* [Challenge]: Gather every line of the listing below that contains the string "kern" and copy each one in full. Case counts.
Begin Data shown
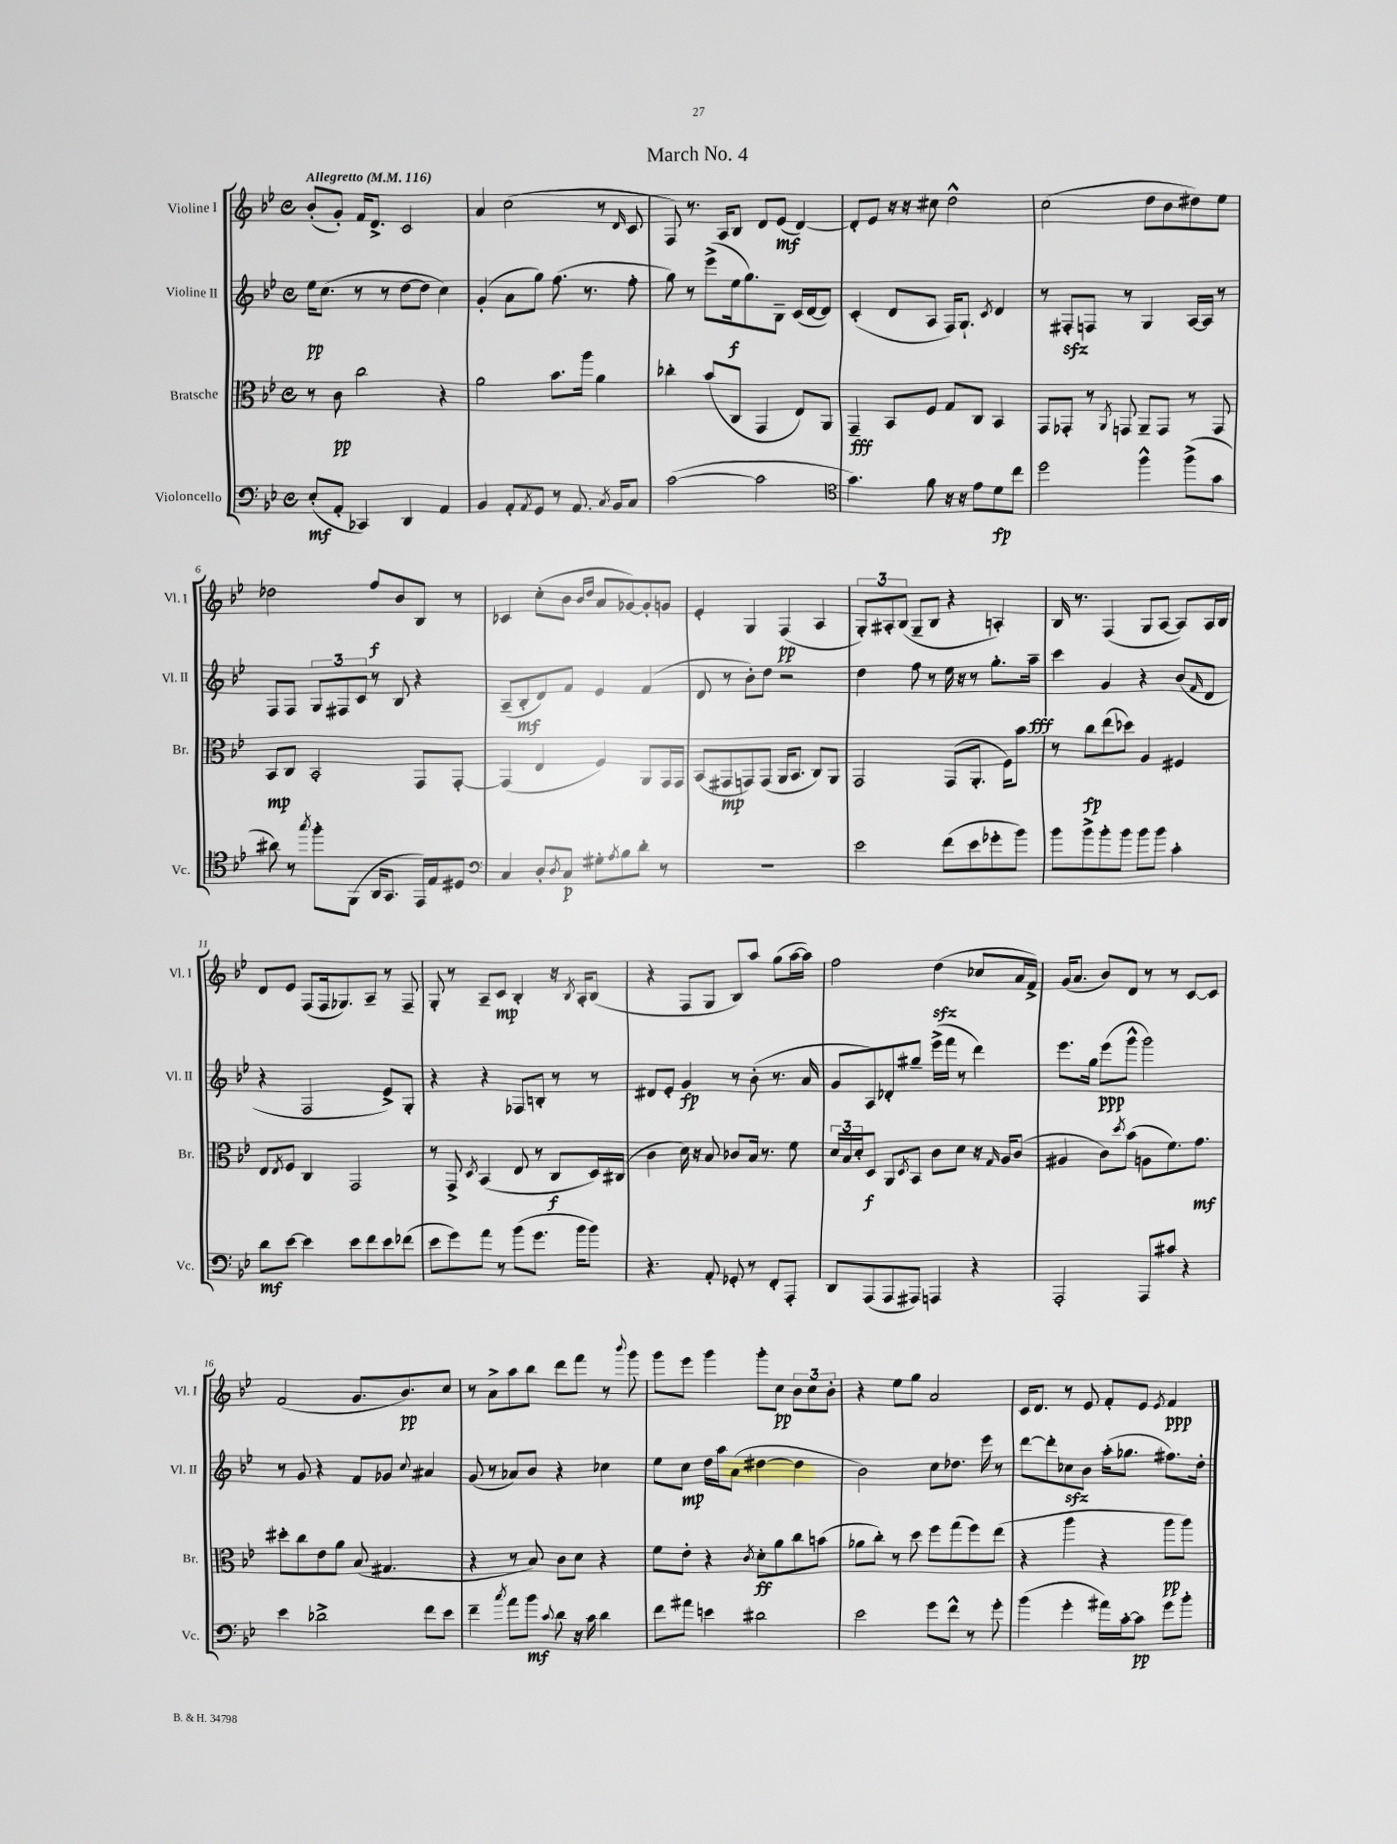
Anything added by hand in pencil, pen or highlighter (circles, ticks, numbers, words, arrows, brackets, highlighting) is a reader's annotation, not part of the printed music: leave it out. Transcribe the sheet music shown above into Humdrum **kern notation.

**kern	**dynam	**kern	**dynam	**kern	**dynam	**kern	**dynam
*part4	*part4	*part3	*part3	*part2	*part2	*part1	*part1
*staff4	*staff4	*staff3	*staff3	*staff2	*staff2	*staff1	*staff1
*I"Violoncello	*	*I"Bratsche	*	*I"Violine II	*	*I"Violine I	*
*I'Vc.	*	*I'Br.	*	*I'Vl. II	*	*I'Vl. I	*
*clefF4	*	*clefC3	*	*clefG2	*	*clefG2	*
*k[b-e-]	*	*k[b-e-]	*	*k[b-e-]	*	*k[b-e-]	*
*M4/4	*	*M4/4	*	*M4/4	*	*M4/4	*
*met(c)	*	*met(c)	*	*met(c)	*	*met(c)	*
*MM116	*	*MM116	*	*MM116	*	*MM116	*
=1	=1	=1	=1	=1	=1	=1	=1
!	!	!	!	!	!	!LO:TX:a:B:t=Allegretto	!
(8E-'/L	mf	8r	.	16ee-\KL	pp	(8b-'/L	.
.	.	.	.	(8.cc\J	.	.	.
8AA'/J	.	8c\	pp	.	.	8g'/J)	.
4CC-X/)	.	2cc\	.	8r	.	16f/KL	.
.	.	.	.	.	.	8.d^/J	.
.	.	.	.	8r	.	.	.
4DD/	.	.	.	[8dd\L	.	2c/	.
.	.	.	.	8dd\J]	.	.	.
4AA/	.	4r	.	4cc\)	.	.	.
=2	=2	=2	=2	=2	=2	=2	=2
4BB-/	.	2a\	.	(4g'/	.	4a/	.
8AA'/L	.	.	.	8a\L	.	(2cc\	.
8qAA/	.	.	.	.	.	.	.
8GG/J	.	.	.	8gg\J)	.	.	.
8r	.	8.b-\L	.	(8.ff\	.	.	.
8.AA/	.	.	.	.	.	.	.
.	.	16aa\Jk	.	8.r	.	.	.
.	.	4a\	.	.	.	8r	.
8qC/	.	.	.	.	.	.	.
16BB-/KL	.	.	.	.	.	.	.
.	.	.	.	.	.	16qqd/	.
8C/J	.	.	.	8ff'\	.	8c/	.
=3	=3	=3	=3	=3	=3	=3	=3
([2c\	.	4cc-X'\	.	8gg\)	.	8F/)	.
.	.	.	.	8r	.	8.r	.
.	.	(8b-/L	.	(8eee-^\L	.	.	.
.	.	.	.	.	.	16A/KL	.
.	.	8C/J	.	16ee-\k	f	8B-/J	.
.	.	.	.	8.gg\)	.	.	.
2c\]	.	4GG/	.	.	.	8d/L	.
.	.	.	.	8B-~\J	.	(8e-/J	mf
.	.	8E-/L)	.	(16c/LL	.	[4d/)	.
.	.	.	.	[16d/J	.	.	.
.	.	8AA/J	.	8d/J])	.	.	.
=4	=4	=4	=4	=4	=4	=4	=4
*clefC4	*	*	*	*	*	*	*
4.g\)	.	4GG~/	fff	(4c'/	.	8d'/L]	.
.	.	.	.	.	.	8e-/J	.
.	.	8BB-/L	.	8d/L	.	16r	.
.	.	.	.	.	.	16r	.
8f\	.	8F/J	.	8A/J	.	8cc#X\	.
16r	.	8G/L	.	16F/KL)	.	2dd^^\	.
16r	.	.	.	8.G`/J	.	.	.
8e-\L	.	8C/J	.	.	.	.	.
.	.	.	.	8qc/	.	.	.
8d\	fp	4BB-/	.	4d/	.	.	.
8cc\J	.	.	.	.	.	.	.
=5	=5	=5	=5	=5	=5	=5	=5
2dd\	.	8GG/L	.	8r	.	(2cc\	.
.	.	8GG-X'/J	.	8F#Xzz'/L	.	.	.
.	.	8r	.	8Fn/J	.	.	.
.	.	8qAA/	.	.	.	.	.
.	.	8GGn/	.	8r	.	.	.
4ff^^\	.	8AA~/L	.	4G/	.	8dd\L	.
.	.	8GG/J	.	.	.	8b-\	.
(8ff^\L	.	8r	.	[16A/LL	.	8dd#X\)	.
.	.	.	.	16A/JJ]	.	.	.
8g\J	.	8GG/	.	8r	.	8ee-\J	.
!!LO:LB:g=z
=6	=6	=6	=6	=6	=6	=6	=6
8a#X\)	.	8BB-/L	mp	8F/L	.	2dd-X\	.
8r	.	8C/J	.	8F/J	.	.	.
8qgg/	.	.	.	.	.	.	.
8ff'\L	.	2BB-'/	.	12G/L	.	.	.
.	.	.	.	12F#X/	.	.	.
(8FF\J	.	.	.	.	.	.	.
.	.	.	.	12c/J	.	.	.
16AA/KL	.	.	.	8r	.	8ff/L	f
8.GG/J	.	.	.	.	.	.	.
.	.	.	.	8B-/	.	8b-/	.
16EE-/LL)	.	8GG/L	.	4r	.	8B-/J	.
16E-/J	.	.	.	.	.	.	.
8D#X/J	.	[8GG'/J	.	.	.	8r	.
=7	=7	=7	=7	=7	=7	=7	=7
*clefF4	*	*	*	*	*	*	*
4C/	.	(4GG/]	.	(8A~/L	.	4c-X/	.
.	.	.	.	8B-'/	mf	.	.
8D'/L	.	4E-/	.	8d/)	.	(8cc'\L	.
8qD/	.	.	.	.	.	.	.
8C/J	p	.	.	8f/J	.	8b-\J	.
.	.	.	.	.	.	16qqb-/LL	.
.	.	.	.	.	.	16qqdd/JJ	.
8G#X'\L	.	4F/)	.	4e-/	.	8a/L	.
8qA/	.	.	.	.	.	.	.
8B-\	.	.	.	.	.	[8g-X/)	.
8d'\J	.	8AA/L	.	(4f/	.	8g-'/]	.
8r	.	16GG/L	.	.	.	8gn/J	.
.	.	16GG/JJ	.	.	.	.	.
=8	=8	=8	=8	=8	=8	=8	=8
1r	.	(8BB-/L	.	8d/	.	4e-'/	.
.	.	8GG#X/	mp	8r	.	.	.
.	.	8GGn/)	.	8b-'\L)	.	4G/	.
.	.	(8GG/J	.	8dd\J	.	.	.
.	.	16AA/KL	.	2r	.	(4F/	pp
.	.	8.BB-/J	.	.	.	.	.
.	.	8C/L)	.	.	.	4A/	.
.	.	8AA/J	.	.	.	.	.
=9	=9	=9	=9	=9	=9	=9	=9
2e-\	.	2GG/	.	4dd\	.	12G'/L)	.
.	.	.	.	.	.	12A#X'/	.
.	.	.	.	.	.	(12B-/J	.
.	.	.	.	8ff\	.	8G~/L	.
.	.	.	.	8r	.	8B-/J	.
(8f\L	.	(8GG/L	.	16ee-\	.	4r	.
.	.	.	.	16r	.	.	.
8e-\	.	8.AA'/J	.	8r	.	.	.
8g-X'\	.	.	.	8.gg'\L	.	4An'/)	.
.	.	16F\KL)	.	.	.	.	.
8b-\J)	.	8b-\J	.	.	.	.	.
.	.	.	.	16aa~\Jk	fff	.	.
=10	=10	=10	=10	=10	=10	=10	=10
8b-\L	.	8r	.	4ccc\	.	16B-/	.
.	.	.	.	.	.	8.r	.
8b-^\	.	8cc\L	fp	.	.	.	.
8b-'\	.	(8ee-\	.	4g/	.	(4F/	.
8b-\J	.	8dd-X\J)	.	.	.	.	.
8b-\L	.	4A/	.	4r	.	8G/L	.
8b-\J	.	.	.	.	.	[8A/J	.
4c'\	.	4F#X/	.	(8b-/L	.	8A/L])	.
.	.	.	.	16qqf/	.	.	.
.	.	.	.	8d/J	.	16A/L	.
.	.	.	.	.	.	16B-/JJ	.
!!LO:LB:g=z
=11	=11	=11	=11	=11	=11	=11	=11
8d\L	mf	8E-/L	.	4r	.	8d/L	.
.	.	8qE-/	.	.	.	.	.
[8e-\J	.	8F/J	.	.	.	8e-/J	.
4e-\]	.	4C/	.	2F/	.	(8F/L	.
.	.	.	.	.	.	16F/k	.
.	.	.	.	.	.	8.G-X/)	.
8e-\L	.	2GG/	.	.	.	.	.
8f\	.	.	.	.	.	8A~/J	.
8e-\	.	.	.	8e-^/L)	.	8r	.
(8f-X\J	.	.	.	8G'/J	.	8F~/	.
=12	=12	=12	=12	=12	=12	=12	=12
8e-\L	.	8r	.	4r	.	8G'/	.
8g\)	.	8GG^/	.	.	.	8r	.
.	.	8qD/	.	.	.	.	.
8a\J	.	(4BB-/	.	4r	.	8A~/L	.
8r	.	.	.	.	.	8c/J	mp
(8b-\L	.	8E-/	.	8F-X/L	.	4B-'/	.
8.g\J	.	8r	.	8Bn'/J	.	.	.
.	.	8C/L	f	8r	.	16r	.
.	.	.	.	.	.	8qB-/	.
16b-\KL	.	.	.	.	.	16A'/KL	.
8b-\J)	.	16D/L)	.	8r	.	(8B-/J	.
.	.	(16C#X/JJ	.	.	.	.	.
=13	=13	=13	=13	=13	=13	=13	=13
4.r	.	4c\	.	8d#X/L	.	4r	.
.	.	.	.	8e-'/J	.	.	.
.	.	16d\)	.	4g/	fp	8F/L	.
.	.	16r	.	.	.	.	.
8AA'/	.	8B-/	.	.	.	8G/J	.
8GG-X'/	.	8c-X/L	.	8r	.	8B-/L)	.
8r	.	16B-/Jk	.	(8b-'\	.	8aa/J	.
.	.	8.r	.	.	.	.	.
8FF'/L	.	.	.	8.r	.	(8gg\L	.
8AAA'/J	.	8f\	.	.	.	[16aa\L	.
.	.	.	.	16a/	.	16aa\JJ])	.
=14	=14	=14	=14	=14	=14	=14	=14
8DD/L	.	24d/LL	.	8g/L	.	2ff\	.
.	.	24B-/	.	.	.	.	.
.	.	24d'/J	.	.	.	.	.
(8AAA/	.	8D/J	f	8A/)	.	.	.
8AAA/	.	8AA/L	.	8d-X'/	.	.	.
.	.	8qD/	.	.	.	.	.
8AAA#X/J)	.	8BB-/J	.	8gg#X~/J	.	.	.
4AAAn/	.	8c\L	.	(16eee-^\LL	.	(4ddzz\	.
.	.	.	.	16fff\JJ	.	.	.
.	.	8d\J	.	8r	.	.	.
4r	.	16r	.	4ddd\)	.	8cc-X/L	.
.	.	16qqG/	.	.	.	.	.
.	.	16A/KL	.	.	.	.	.
.	.	(8c/J	.	.	.	16a/L	.
.	.	.	.	.	.	16f^/JJ)	.
=15	=15	=15	=15	=15	=15	=15	=15
2AAA'/	.	4A#X/	.	8.eee-\L	.	(16g/KL	.
.	.	.	.	.	.	8.a/J	.
.	.	.	.	16gg\Jk	.	.	.
.	.	8c\L)	.	(8eee-\L	ppp	8b-/L)	.
.	.	8qdd/	.	.	.	.	.
.	.	(8b-\J	.	8ggg^^\J	.	8d/J	.
8AAA/L	.	8An\L	.	2ggg\)	.	8r	.
8c#X/J	.	8.f\)	.	.	.	8r	.
4r	.	.	.	.	.	[8c/L	.
.	.	8.g\J	mf	.	.	.	.
.	.	.	.	.	.	8c/J]	.
!!LO:LB:g=z
=16	=16	=16	=16	=16	=16	=16	=16
4e-\	.	8dd#X'\L	.	8r	.	(2f/	.
.	.	8cc\	.	8g/	.	.	.
2d-X^\	.	8e-\	.	4r	.	.	.
.	.	8a\J	.	.	.	.	.
.	.	(8B-/	.	8f/L	.	8.g/L	.
.	.	4.G#X/	.	8g-X/J	.	.	.
.	.	.	.	.	.	8.b-/)	pp
.	.	.	.	8qqcc/	.	.	.
8f\L	.	.	.	4a#X/	.	.	.
8e-\J	.	.	.	.	.	8cc/J	.
=17	=17	=17	=17	=17	=17	=17	=17
4f~\	.	4r	.	(8g/	.	8r	.
.	.	.	.	8r	.	8a^\L	.
8qcc/	.	.	.	.	.	.	.
8a\L	.	8r	.	8a-X/L)	.	8aa\	.
8b-\J	mf	8B-/)	.	8b-/J	.	8bb-\J	.
8qqc/	.	.	.	.	.	.	.
8d\	.	8c\L	.	4r	.	8ddd\L	.
16r	.	8d\J	.	.	.	8fff\J	.
16c\	.	.	.	.	.	.	.
4d\	.	4r	.	4cc-X\	.	8r	.
.	.	.	.	.	.	8qqbbb-/	.
.	.	.	.	.	.	8ggg\	.
=18	=18	=18	=18	=18	=18	=18	=18
8f\L	.	8f\L	.	8ee-\L	.	8ggg\L	.
8a#X\J	.	8e-'\J	.	8cc\J	mp	8eee-\J	.
4en\	.	4r	.	16dd\LL	.	4ggg\	.
.	.	.	.	16aa\J	.	.	.
.	.	.	.	(8a\J	.	.	.
.	.	8qc/	.	.	.	.	.
2d#X\	.	8d'\L	ff	[4dd#X\	.	8ggg'\L	.
.	.	8a\	.	.	.	8cc\J	pp
.	.	8cc\	.	4dd#\]	.	12b-\L	.
.	.	.	.	.	.	12cc\	.
.	.	(8bn\J	.	.	.	.	.
.	.	.	.	.	.	12b-'\J	.
=19	=19	=19	=19	=19	=19	=19	=19
2e-\	.	8a-X\L	.	2b-\)	.	4r	.
.	.	8cc'\J)	.	.	.	.	.
.	.	8r	.	.	.	8ee-\L	.
.	.	8dd\	.	.	.	8gg\J	.
8g\L	.	8ff\L	.	8cc\L	.	2a/	.
8f^^\J	.	(8gg\	.	8.dd-X\J	.	.	.
8r	.	8ff\)	.	.	.	.	.
.	.	.	.	16eee-\	.	.	.
8g'\	.	(8ee-\J	.	8r	.	.	.
=20	=20	=20	=20	=20	=20	=20	=20
(4b-\	.	4r	.	[8ddd\L	.	16c/KL	.
.	.	.	.	.	.	8.d/J	.
.	.	.	.	8ddd'\]	.	.	.
4g'\	.	4aa\	.	8cc-Xzz\	.	8r	.
.	.	.	.	8b-\J	.	8e-/	.
16a#X\LL)	.	4r	.	(16aa'\KL	.	8f'/L	.
[16c'\J	.	.	.	8.gg-X\J	.	.	.
8c\J]	pp	.	.	.	.	8e-/J	.
.	.	.	.	.	.	8qe-/	.
8g\L	.	8aa\L	pp	8.ff#X\L)	.	4f/	ppp
8b-'\J	.	8aa\J)	.	.	.	.	.
.	.	.	.	16dd'\Jk	.	.	.
==	==	==	==	==	==	==	==
*-	*-	*-	*-	*-	*-	*-	*-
End Data shown
* [Exercise solution]:
Anything added by hand in pencil, pen or highlighter (circles, ticks, numbers, words, arrows, brackets, highlighting) is a reader's annotation, not part of the printed music: leave it out. Transcribe the sheet music shown above into Humdrum **kern notation.
**kern	**dynam	**kern	**dynam	**kern	**dynam	**kern	**dynam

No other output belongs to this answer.